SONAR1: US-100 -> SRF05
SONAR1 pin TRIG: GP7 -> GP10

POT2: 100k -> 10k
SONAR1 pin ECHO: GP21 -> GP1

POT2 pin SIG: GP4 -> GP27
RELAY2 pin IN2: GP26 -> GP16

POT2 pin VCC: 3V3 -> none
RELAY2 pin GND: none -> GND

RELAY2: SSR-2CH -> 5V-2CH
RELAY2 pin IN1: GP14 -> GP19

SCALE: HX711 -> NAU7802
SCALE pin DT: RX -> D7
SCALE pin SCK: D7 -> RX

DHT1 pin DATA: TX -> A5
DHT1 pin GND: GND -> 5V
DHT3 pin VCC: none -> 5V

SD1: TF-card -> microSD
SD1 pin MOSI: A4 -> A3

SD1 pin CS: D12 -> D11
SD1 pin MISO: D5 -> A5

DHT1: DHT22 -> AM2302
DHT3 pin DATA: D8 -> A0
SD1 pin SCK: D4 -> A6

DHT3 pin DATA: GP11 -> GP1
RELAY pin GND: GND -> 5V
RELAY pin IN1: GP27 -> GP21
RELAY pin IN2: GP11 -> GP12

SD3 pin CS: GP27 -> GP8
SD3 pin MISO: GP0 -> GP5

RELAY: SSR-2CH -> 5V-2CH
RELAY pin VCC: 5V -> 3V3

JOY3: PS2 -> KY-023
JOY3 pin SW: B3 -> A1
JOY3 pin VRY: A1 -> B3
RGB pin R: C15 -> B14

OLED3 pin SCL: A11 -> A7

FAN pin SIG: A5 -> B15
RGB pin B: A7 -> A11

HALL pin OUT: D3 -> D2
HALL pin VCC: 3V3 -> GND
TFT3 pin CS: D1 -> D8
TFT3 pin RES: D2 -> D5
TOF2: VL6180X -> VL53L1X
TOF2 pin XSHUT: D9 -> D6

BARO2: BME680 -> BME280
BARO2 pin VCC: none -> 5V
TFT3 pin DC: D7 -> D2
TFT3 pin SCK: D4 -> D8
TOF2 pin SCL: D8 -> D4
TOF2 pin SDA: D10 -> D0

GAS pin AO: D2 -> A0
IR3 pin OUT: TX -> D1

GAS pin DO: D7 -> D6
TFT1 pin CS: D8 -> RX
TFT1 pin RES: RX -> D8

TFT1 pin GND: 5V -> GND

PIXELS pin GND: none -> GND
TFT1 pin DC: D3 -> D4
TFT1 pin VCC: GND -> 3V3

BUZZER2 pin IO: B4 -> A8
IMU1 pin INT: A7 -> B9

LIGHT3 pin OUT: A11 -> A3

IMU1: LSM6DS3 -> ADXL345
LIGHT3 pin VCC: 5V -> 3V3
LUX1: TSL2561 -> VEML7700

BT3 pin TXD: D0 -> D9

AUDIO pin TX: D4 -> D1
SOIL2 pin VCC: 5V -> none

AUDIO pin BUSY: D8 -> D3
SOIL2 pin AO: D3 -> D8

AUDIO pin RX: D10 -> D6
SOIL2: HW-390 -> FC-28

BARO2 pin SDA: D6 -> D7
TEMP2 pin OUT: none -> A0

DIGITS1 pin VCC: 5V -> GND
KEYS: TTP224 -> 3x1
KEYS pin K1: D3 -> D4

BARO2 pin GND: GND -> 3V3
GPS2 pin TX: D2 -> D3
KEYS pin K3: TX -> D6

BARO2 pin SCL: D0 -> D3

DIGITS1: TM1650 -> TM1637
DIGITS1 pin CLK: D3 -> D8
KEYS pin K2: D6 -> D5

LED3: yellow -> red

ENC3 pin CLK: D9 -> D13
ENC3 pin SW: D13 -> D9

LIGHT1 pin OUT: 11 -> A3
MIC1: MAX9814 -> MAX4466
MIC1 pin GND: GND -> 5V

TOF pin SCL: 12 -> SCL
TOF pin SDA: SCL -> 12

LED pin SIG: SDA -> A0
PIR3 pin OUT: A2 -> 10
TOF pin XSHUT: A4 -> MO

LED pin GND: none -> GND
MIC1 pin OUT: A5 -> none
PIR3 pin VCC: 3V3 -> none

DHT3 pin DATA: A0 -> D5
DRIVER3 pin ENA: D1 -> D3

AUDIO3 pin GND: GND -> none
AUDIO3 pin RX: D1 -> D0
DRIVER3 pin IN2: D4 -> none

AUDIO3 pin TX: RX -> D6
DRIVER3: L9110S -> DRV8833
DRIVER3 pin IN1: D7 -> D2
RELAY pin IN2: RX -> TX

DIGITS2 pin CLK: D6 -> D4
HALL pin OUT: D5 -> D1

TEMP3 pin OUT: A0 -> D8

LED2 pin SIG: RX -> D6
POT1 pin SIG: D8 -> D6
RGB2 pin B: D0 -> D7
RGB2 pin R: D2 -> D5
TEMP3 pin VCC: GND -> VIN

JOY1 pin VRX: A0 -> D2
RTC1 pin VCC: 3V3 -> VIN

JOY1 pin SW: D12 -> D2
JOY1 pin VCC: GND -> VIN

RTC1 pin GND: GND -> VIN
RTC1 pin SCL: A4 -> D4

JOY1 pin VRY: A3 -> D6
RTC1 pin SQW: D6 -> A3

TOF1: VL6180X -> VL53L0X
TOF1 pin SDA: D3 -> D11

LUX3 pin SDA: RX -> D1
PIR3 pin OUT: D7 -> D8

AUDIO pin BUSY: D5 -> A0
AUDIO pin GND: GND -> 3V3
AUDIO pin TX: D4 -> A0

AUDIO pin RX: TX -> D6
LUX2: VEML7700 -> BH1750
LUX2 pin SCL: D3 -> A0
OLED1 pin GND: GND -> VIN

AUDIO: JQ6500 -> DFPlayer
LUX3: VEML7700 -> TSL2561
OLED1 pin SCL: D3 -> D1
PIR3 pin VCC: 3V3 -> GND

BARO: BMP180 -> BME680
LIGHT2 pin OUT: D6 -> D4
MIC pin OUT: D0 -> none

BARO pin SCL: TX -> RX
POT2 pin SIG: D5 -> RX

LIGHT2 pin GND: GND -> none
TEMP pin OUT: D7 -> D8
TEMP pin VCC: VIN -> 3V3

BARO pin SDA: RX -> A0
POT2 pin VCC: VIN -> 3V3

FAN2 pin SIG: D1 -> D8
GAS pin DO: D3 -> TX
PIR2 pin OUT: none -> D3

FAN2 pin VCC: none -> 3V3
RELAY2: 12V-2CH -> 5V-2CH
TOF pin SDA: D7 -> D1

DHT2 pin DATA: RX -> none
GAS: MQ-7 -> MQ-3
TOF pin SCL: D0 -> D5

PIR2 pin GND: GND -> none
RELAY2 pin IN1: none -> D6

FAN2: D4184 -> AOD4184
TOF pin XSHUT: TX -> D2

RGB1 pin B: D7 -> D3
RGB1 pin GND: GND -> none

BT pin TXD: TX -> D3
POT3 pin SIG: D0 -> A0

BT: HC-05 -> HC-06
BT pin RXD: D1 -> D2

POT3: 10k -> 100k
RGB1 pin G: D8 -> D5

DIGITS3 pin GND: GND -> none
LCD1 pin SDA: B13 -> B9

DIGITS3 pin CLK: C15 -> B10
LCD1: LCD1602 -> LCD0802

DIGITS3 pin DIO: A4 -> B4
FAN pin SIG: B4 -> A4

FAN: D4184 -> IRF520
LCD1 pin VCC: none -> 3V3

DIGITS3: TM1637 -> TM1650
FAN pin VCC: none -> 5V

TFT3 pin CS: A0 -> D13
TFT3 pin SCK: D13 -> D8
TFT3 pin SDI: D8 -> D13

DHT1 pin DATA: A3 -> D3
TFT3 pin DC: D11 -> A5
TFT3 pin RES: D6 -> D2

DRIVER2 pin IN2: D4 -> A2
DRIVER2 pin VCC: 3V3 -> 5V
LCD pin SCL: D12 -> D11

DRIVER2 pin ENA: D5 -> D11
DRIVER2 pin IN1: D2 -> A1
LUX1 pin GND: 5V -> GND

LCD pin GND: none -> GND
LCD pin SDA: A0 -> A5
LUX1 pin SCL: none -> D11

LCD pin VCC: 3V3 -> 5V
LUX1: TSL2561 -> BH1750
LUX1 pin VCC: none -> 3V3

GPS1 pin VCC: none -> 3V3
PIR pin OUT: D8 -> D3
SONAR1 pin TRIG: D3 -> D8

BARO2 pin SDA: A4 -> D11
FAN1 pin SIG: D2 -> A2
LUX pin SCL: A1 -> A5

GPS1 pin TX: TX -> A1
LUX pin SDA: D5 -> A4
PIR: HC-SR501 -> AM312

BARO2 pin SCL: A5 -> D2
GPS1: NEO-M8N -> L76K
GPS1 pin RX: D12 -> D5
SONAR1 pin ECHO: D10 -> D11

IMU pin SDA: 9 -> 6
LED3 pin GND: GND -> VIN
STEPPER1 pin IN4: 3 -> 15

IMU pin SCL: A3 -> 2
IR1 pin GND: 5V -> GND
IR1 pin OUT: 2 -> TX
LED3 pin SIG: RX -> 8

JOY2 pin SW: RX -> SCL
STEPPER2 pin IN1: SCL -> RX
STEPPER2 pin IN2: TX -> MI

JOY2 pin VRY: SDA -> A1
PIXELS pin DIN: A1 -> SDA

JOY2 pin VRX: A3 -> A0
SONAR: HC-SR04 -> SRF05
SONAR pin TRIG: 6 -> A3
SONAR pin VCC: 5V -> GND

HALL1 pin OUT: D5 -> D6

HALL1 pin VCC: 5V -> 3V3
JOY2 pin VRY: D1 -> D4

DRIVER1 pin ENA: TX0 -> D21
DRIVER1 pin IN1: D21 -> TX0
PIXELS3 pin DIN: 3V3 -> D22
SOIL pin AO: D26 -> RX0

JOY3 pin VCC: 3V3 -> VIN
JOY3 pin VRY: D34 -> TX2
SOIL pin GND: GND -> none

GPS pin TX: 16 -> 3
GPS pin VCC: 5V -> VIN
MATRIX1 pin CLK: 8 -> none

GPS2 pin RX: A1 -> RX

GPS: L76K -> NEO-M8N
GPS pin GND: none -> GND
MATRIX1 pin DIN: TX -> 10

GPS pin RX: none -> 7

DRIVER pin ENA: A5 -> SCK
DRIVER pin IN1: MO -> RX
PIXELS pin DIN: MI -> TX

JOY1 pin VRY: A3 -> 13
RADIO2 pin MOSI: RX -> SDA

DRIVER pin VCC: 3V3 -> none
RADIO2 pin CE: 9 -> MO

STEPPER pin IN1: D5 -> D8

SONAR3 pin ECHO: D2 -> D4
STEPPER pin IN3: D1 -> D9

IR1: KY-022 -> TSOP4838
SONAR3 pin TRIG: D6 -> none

#### YOUR OBJECTIVE
Retype exactly the span of lines from the one with "STEPPER2 pin IN1: SCL -> RX" through the one with "GPS pin VCC: 5V -> VIN"; include both ends and omit the rest of the material.

#### TASK RESPONSE
STEPPER2 pin IN1: SCL -> RX
STEPPER2 pin IN2: TX -> MI

JOY2 pin VRY: SDA -> A1
PIXELS pin DIN: A1 -> SDA

JOY2 pin VRX: A3 -> A0
SONAR: HC-SR04 -> SRF05
SONAR pin TRIG: 6 -> A3
SONAR pin VCC: 5V -> GND

HALL1 pin OUT: D5 -> D6

HALL1 pin VCC: 5V -> 3V3
JOY2 pin VRY: D1 -> D4

DRIVER1 pin ENA: TX0 -> D21
DRIVER1 pin IN1: D21 -> TX0
PIXELS3 pin DIN: 3V3 -> D22
SOIL pin AO: D26 -> RX0

JOY3 pin VCC: 3V3 -> VIN
JOY3 pin VRY: D34 -> TX2
SOIL pin GND: GND -> none

GPS pin TX: 16 -> 3
GPS pin VCC: 5V -> VIN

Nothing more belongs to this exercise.